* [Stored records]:
────────────────────────────────────────

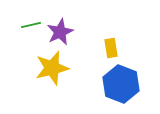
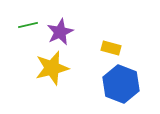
green line: moved 3 px left
yellow rectangle: rotated 66 degrees counterclockwise
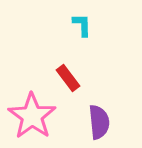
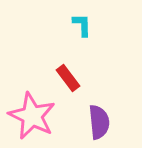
pink star: rotated 9 degrees counterclockwise
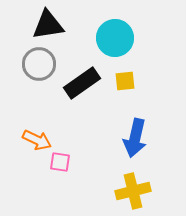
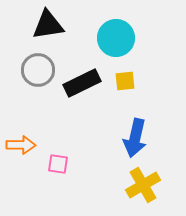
cyan circle: moved 1 px right
gray circle: moved 1 px left, 6 px down
black rectangle: rotated 9 degrees clockwise
orange arrow: moved 16 px left, 5 px down; rotated 24 degrees counterclockwise
pink square: moved 2 px left, 2 px down
yellow cross: moved 10 px right, 6 px up; rotated 16 degrees counterclockwise
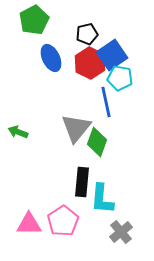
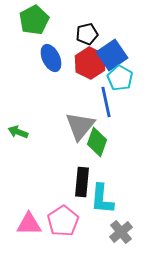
cyan pentagon: rotated 20 degrees clockwise
gray triangle: moved 4 px right, 2 px up
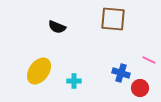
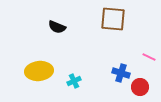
pink line: moved 3 px up
yellow ellipse: rotated 48 degrees clockwise
cyan cross: rotated 24 degrees counterclockwise
red circle: moved 1 px up
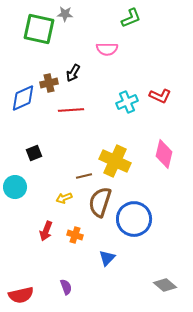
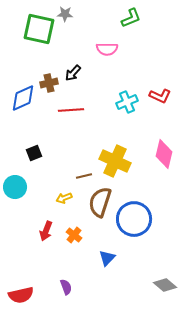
black arrow: rotated 12 degrees clockwise
orange cross: moved 1 px left; rotated 21 degrees clockwise
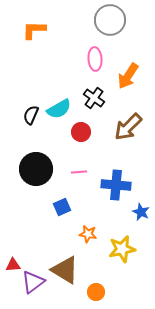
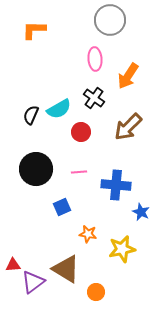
brown triangle: moved 1 px right, 1 px up
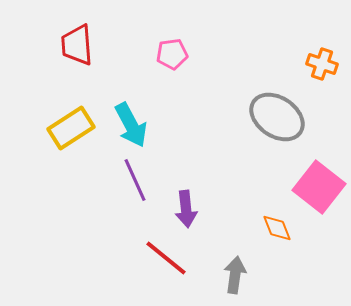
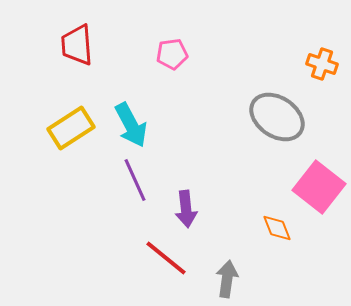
gray arrow: moved 8 px left, 4 px down
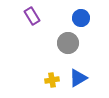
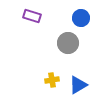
purple rectangle: rotated 42 degrees counterclockwise
blue triangle: moved 7 px down
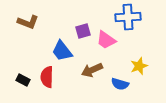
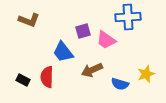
brown L-shape: moved 1 px right, 2 px up
blue trapezoid: moved 1 px right, 1 px down
yellow star: moved 7 px right, 8 px down
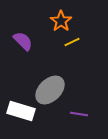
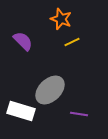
orange star: moved 2 px up; rotated 15 degrees counterclockwise
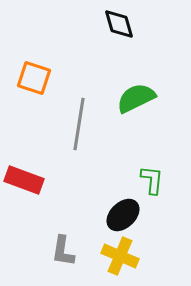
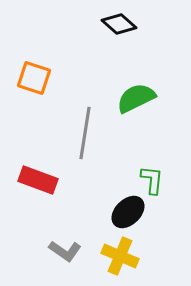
black diamond: rotated 32 degrees counterclockwise
gray line: moved 6 px right, 9 px down
red rectangle: moved 14 px right
black ellipse: moved 5 px right, 3 px up
gray L-shape: moved 2 px right; rotated 64 degrees counterclockwise
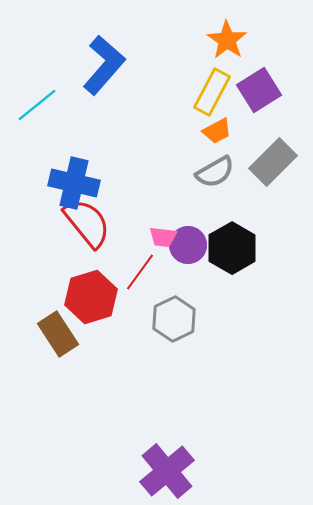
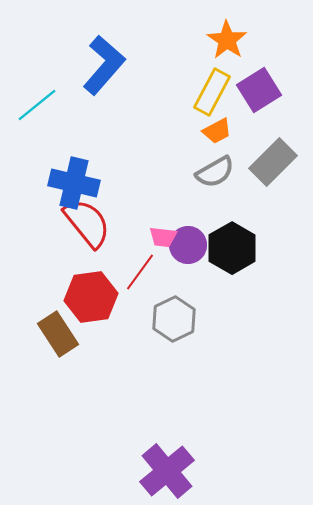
red hexagon: rotated 9 degrees clockwise
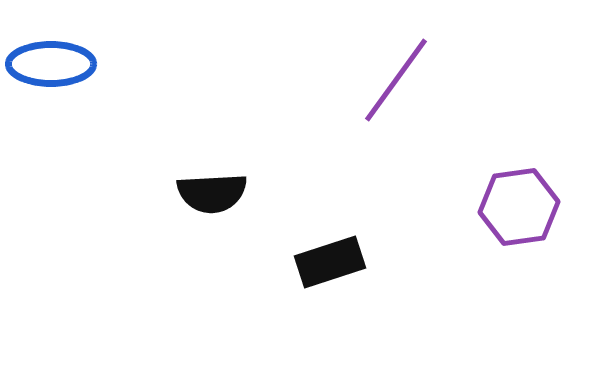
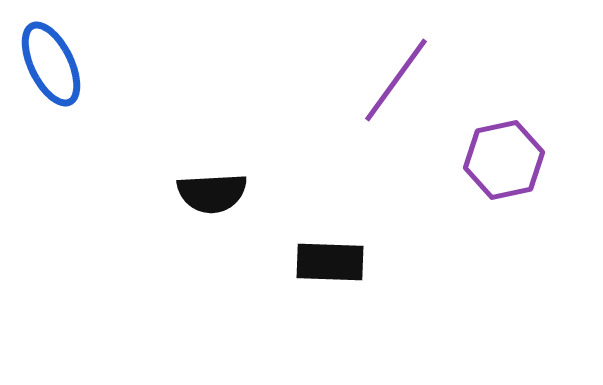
blue ellipse: rotated 64 degrees clockwise
purple hexagon: moved 15 px left, 47 px up; rotated 4 degrees counterclockwise
black rectangle: rotated 20 degrees clockwise
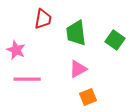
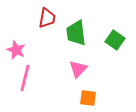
red trapezoid: moved 4 px right, 1 px up
pink triangle: rotated 18 degrees counterclockwise
pink line: moved 2 px left, 1 px up; rotated 76 degrees counterclockwise
orange square: moved 1 px down; rotated 30 degrees clockwise
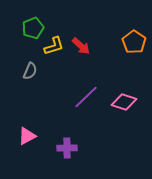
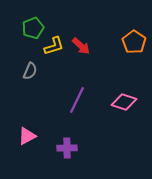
purple line: moved 9 px left, 3 px down; rotated 20 degrees counterclockwise
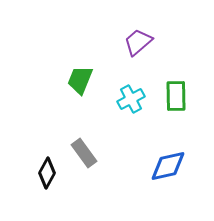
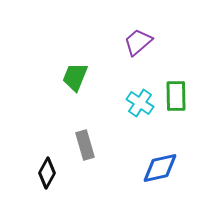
green trapezoid: moved 5 px left, 3 px up
cyan cross: moved 9 px right, 4 px down; rotated 28 degrees counterclockwise
gray rectangle: moved 1 px right, 8 px up; rotated 20 degrees clockwise
blue diamond: moved 8 px left, 2 px down
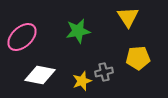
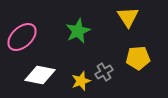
green star: rotated 15 degrees counterclockwise
gray cross: rotated 18 degrees counterclockwise
yellow star: moved 1 px left
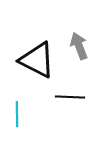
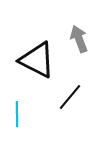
gray arrow: moved 7 px up
black line: rotated 52 degrees counterclockwise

────────────────────────────────────────

* [Work required]: Rewrite all of the material above, substituting "anticlockwise" for "counterclockwise" wherever it occurs and leaving every other word unchanged. Omit the picture placeholders from your answer.

* [Complete answer]:
green line: moved 3 px left
yellow rectangle: rotated 66 degrees anticlockwise
pink star: rotated 9 degrees anticlockwise
cyan circle: moved 1 px right
gray circle: moved 1 px left, 6 px down
black rectangle: rotated 9 degrees clockwise
orange arrow: moved 16 px left, 5 px down; rotated 24 degrees anticlockwise
pink square: moved 2 px left, 2 px down
yellow cross: moved 10 px right, 6 px up; rotated 16 degrees anticlockwise
cyan pentagon: rotated 20 degrees clockwise
gray triangle: moved 4 px right, 2 px up
pink line: moved 3 px up
yellow ellipse: rotated 48 degrees clockwise
cyan cross: rotated 24 degrees anticlockwise
red circle: moved 1 px up
black arrow: rotated 12 degrees clockwise
orange cross: moved 1 px left; rotated 21 degrees clockwise
brown triangle: moved 1 px right, 1 px up
gray arrow: moved 8 px left, 4 px down
purple rectangle: rotated 42 degrees anticlockwise
blue triangle: moved 7 px down
brown L-shape: moved 1 px right, 2 px up
blue trapezoid: moved 1 px right, 1 px down
yellow star: moved 7 px right, 8 px down
orange star: moved 2 px up; rotated 15 degrees anticlockwise
black diamond: rotated 32 degrees anticlockwise
gray line: moved 6 px right, 9 px down
red rectangle: moved 14 px right
black ellipse: moved 5 px right, 3 px up
gray L-shape: moved 2 px right; rotated 64 degrees anticlockwise
red hexagon: rotated 9 degrees clockwise
blue ellipse: rotated 64 degrees clockwise
purple hexagon: moved 15 px left, 47 px up; rotated 4 degrees anticlockwise
black rectangle: rotated 20 degrees clockwise
red trapezoid: moved 4 px right, 1 px up
pink triangle: rotated 18 degrees anticlockwise
pink line: moved 2 px left, 1 px up; rotated 76 degrees anticlockwise
orange square: moved 1 px down; rotated 30 degrees clockwise
purple line: moved 9 px left, 3 px down; rotated 20 degrees anticlockwise
green trapezoid: moved 5 px left, 3 px up
cyan cross: moved 9 px right, 4 px down; rotated 28 degrees anticlockwise
gray rectangle: moved 1 px right, 8 px up; rotated 20 degrees clockwise
blue diamond: moved 8 px left, 2 px down
green star: rotated 15 degrees anticlockwise
gray cross: rotated 18 degrees anticlockwise
yellow star: moved 1 px left
gray arrow: moved 7 px up
black line: rotated 52 degrees anticlockwise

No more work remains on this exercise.